_Directions:_ For this exercise, reproduce the entries below exactly, but only from the line containing "camera: 60 degrees left, 10 degrees up" through the line containing "(163, 318) = (599, 592): purple", both included.

*** Input for this task Section Begins ***

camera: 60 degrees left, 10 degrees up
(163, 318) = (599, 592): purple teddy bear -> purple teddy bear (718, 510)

*** Input for this task Section Ends ***
*** Input for this task Section Begins ***

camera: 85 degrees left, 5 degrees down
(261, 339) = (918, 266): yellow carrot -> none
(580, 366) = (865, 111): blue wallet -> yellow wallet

*** Input for this task Section Ends ***

_Solution:_
camera: 60 degrees left, 10 degrees up
(163, 318) = (599, 592): purple teddy bear -> purple teddy bear (718, 510)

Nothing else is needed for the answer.